THE TASK:
Below are some records. Pull every line that contains the word "none".

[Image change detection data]
%%
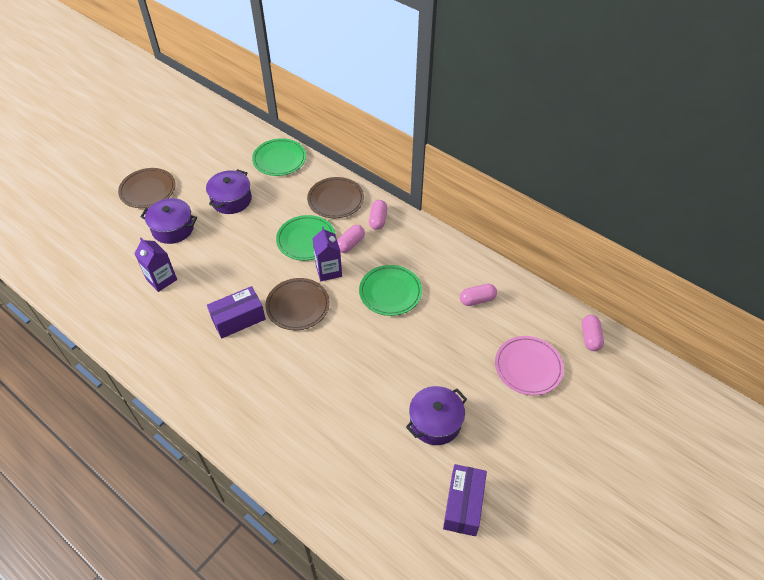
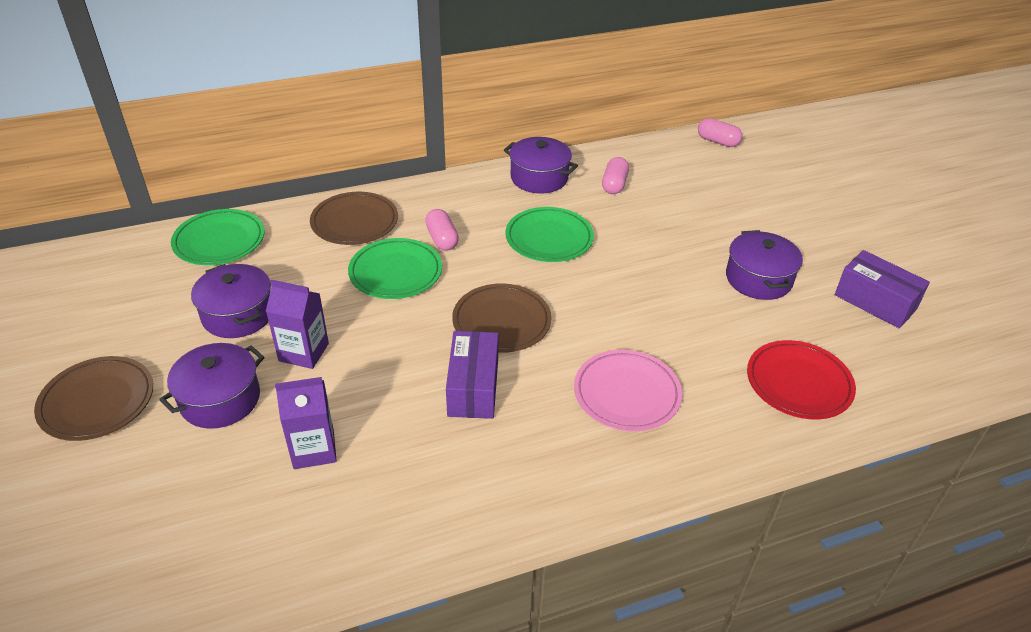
camera: 60 degrees left, 10 degrees down
(328, 270) = (468, 273): purple carton -> purple carton (304, 352)
(342, 480) = (798, 383): none -> red plate
(378, 220) = (426, 203): pink capsule -> none
(450, 258) = (539, 178): none -> purple pot
(528, 367) = (727, 190): pink plate -> pink plate (626, 394)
%%
EXERCISE RESULT:
(342, 480) = (798, 383): none -> red plate
(378, 220) = (426, 203): pink capsule -> none
(450, 258) = (539, 178): none -> purple pot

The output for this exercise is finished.